■ INSTRUCTIONS FOR THE TASK:
An exact restatement of the data is required, with the images omitted.
(Beginning of INFORMATION PROVIDED)
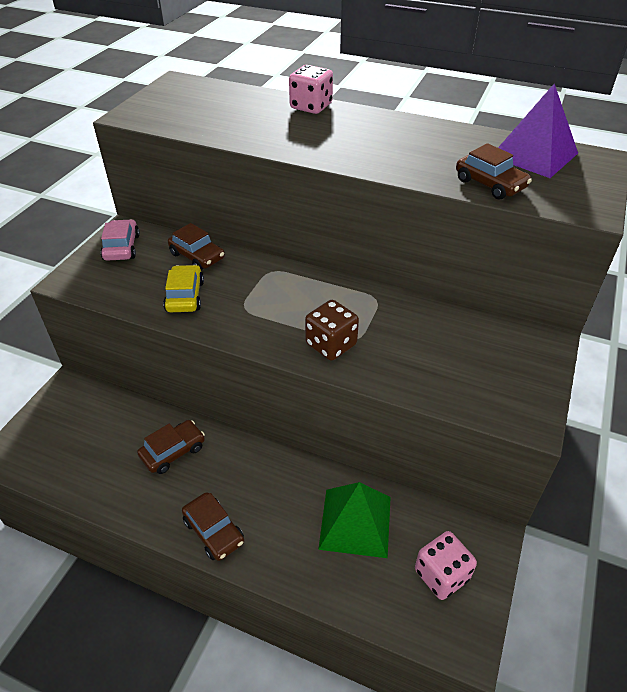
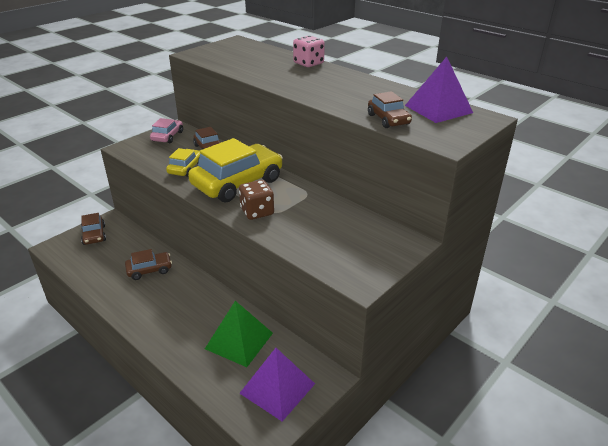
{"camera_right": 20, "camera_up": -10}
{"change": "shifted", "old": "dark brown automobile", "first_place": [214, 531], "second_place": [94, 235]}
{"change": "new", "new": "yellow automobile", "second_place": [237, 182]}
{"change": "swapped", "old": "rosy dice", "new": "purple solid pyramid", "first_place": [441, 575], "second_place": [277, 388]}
(End of INFORMATION PROVIDED)
■ EXERCISE RESPONSE:
{"camera_right": 20, "camera_up": -10}
{"change": "shifted", "old": "dark brown automobile", "first_place": [214, 531], "second_place": [94, 235]}
{"change": "new", "new": "yellow automobile", "second_place": [237, 182]}
{"change": "swapped", "old": "rosy dice", "new": "purple solid pyramid", "first_place": [441, 575], "second_place": [277, 388]}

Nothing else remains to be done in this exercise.